Entries provided.
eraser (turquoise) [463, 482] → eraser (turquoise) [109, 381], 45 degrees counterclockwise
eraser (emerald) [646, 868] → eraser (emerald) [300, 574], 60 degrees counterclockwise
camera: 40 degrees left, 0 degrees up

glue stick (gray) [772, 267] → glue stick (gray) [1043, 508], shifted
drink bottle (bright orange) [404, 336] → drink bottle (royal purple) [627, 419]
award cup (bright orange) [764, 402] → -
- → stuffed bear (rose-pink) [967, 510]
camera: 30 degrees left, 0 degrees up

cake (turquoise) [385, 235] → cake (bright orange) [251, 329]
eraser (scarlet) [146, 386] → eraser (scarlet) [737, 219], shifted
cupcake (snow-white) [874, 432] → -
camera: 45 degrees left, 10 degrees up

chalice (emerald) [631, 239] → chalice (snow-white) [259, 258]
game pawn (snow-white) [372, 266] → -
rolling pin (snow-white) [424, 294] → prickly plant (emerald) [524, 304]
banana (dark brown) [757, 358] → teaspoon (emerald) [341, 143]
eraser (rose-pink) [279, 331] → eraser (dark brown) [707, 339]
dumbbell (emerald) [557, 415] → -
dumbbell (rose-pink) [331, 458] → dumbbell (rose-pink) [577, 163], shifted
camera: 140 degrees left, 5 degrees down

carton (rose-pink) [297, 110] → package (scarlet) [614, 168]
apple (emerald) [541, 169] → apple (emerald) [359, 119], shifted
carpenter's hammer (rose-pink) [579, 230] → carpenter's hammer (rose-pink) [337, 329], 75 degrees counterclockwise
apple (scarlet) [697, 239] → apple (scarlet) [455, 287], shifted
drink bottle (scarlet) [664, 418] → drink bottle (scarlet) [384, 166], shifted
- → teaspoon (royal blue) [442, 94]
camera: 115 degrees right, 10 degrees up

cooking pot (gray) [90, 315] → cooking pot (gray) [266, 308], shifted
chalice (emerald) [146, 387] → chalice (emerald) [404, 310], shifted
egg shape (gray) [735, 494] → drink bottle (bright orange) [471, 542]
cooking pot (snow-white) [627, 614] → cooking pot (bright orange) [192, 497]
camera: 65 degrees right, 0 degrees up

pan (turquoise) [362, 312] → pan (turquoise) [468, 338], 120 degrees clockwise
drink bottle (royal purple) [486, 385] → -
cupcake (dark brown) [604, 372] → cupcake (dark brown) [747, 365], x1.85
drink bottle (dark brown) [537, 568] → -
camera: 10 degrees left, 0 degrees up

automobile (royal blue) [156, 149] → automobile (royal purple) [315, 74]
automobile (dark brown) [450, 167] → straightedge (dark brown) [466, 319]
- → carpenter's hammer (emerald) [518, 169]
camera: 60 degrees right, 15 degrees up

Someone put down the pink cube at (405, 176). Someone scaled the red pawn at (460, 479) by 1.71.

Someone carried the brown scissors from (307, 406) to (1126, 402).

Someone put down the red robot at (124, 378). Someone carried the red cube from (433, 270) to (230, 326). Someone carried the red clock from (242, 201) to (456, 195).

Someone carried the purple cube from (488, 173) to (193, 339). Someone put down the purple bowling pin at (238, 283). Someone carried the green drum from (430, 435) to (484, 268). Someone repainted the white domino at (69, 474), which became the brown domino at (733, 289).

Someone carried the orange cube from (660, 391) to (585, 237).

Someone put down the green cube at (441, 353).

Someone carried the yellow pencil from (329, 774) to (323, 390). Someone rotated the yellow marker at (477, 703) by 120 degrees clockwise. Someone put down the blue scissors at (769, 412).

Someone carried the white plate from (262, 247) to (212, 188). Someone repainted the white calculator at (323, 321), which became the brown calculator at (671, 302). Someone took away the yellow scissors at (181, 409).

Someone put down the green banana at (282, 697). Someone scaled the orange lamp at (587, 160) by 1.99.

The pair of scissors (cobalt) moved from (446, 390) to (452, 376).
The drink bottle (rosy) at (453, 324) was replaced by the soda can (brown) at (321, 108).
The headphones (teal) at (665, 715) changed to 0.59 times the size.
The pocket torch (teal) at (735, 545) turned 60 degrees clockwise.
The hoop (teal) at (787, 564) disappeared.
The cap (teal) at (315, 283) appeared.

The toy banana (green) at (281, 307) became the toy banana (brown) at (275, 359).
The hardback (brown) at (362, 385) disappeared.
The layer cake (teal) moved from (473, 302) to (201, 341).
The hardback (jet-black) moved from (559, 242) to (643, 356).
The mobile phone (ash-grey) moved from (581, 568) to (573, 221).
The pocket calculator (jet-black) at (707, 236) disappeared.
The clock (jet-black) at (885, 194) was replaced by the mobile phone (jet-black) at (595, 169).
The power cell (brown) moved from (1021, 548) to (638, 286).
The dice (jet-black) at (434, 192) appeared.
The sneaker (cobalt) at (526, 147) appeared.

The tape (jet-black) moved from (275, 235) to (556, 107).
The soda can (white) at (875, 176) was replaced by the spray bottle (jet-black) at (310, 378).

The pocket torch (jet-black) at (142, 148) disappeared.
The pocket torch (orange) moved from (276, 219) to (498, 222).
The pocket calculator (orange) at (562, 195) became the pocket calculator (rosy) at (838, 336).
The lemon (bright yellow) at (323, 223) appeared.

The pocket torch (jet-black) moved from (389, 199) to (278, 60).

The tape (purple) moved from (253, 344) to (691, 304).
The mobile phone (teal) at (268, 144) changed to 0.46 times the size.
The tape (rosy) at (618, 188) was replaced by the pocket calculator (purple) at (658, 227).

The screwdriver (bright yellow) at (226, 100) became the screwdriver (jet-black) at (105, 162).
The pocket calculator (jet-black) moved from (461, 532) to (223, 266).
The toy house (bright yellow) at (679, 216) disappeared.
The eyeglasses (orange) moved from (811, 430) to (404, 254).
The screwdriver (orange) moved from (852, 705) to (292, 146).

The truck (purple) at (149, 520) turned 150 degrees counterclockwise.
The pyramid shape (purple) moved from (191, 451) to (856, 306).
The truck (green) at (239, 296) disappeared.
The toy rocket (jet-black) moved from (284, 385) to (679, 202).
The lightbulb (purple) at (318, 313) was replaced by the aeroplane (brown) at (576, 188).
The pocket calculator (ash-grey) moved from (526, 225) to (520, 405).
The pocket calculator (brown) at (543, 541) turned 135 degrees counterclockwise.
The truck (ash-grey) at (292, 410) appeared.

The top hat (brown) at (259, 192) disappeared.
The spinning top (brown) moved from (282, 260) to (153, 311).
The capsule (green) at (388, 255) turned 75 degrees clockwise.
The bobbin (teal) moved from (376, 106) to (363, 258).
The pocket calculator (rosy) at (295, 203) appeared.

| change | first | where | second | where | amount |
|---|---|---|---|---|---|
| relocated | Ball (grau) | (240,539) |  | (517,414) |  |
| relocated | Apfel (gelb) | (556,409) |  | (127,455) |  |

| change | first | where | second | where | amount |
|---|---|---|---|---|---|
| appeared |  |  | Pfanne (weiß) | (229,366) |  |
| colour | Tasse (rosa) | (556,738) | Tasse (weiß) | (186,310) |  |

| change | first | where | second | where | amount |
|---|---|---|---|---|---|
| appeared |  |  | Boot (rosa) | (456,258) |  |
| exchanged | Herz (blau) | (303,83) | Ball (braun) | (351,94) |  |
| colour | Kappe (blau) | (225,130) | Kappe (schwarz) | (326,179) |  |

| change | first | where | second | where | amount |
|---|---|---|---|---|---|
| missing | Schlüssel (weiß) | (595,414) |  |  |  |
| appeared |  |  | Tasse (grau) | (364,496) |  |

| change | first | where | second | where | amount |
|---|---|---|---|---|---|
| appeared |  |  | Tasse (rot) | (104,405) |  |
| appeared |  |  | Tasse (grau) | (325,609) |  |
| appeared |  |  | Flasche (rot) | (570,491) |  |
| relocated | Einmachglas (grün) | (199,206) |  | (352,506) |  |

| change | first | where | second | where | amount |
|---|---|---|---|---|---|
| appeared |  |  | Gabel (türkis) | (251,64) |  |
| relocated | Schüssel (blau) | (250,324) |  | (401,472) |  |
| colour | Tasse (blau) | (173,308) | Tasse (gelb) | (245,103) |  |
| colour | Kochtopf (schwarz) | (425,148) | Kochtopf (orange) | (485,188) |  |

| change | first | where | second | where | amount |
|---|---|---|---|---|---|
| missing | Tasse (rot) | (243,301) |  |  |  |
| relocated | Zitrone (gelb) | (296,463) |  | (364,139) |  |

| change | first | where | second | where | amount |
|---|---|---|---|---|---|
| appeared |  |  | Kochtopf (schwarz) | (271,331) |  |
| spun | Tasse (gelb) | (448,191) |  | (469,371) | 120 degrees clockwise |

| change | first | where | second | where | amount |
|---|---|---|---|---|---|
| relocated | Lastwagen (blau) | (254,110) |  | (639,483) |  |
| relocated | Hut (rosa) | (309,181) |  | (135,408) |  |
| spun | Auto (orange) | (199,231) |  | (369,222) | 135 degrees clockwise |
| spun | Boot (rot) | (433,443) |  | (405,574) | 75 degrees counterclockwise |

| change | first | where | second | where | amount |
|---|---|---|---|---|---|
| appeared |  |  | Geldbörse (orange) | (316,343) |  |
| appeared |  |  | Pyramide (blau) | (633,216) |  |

Exercise requirements. Lines with the word "down" in them are the answer; report each one from the data.

Your response.
camera: 140 degrees left, 5 degrees down
Someone put down the pink cube at (405, 176). Someone scaled the red pawn at (460, 479) by 1.71.
Someone put down the red robot at (124, 378). Someone carried the red cube from (433, 270) to (230, 326). Someone carried the red clock from (242, 201) to (456, 195).
Someone carried the purple cube from (488, 173) to (193, 339). Someone put down the purple bowling pin at (238, 283). Someone carried the green drum from (430, 435) to (484, 268). Someone repainted the white domino at (69, 474), which became the brown domino at (733, 289).
Someone put down the green cube at (441, 353).
Someone carried the yellow pencil from (329, 774) to (323, 390). Someone rotated the yellow marker at (477, 703) by 120 degrees clockwise. Someone put down the blue scissors at (769, 412).
Someone put down the green banana at (282, 697). Someone scaled the orange lamp at (587, 160) by 1.99.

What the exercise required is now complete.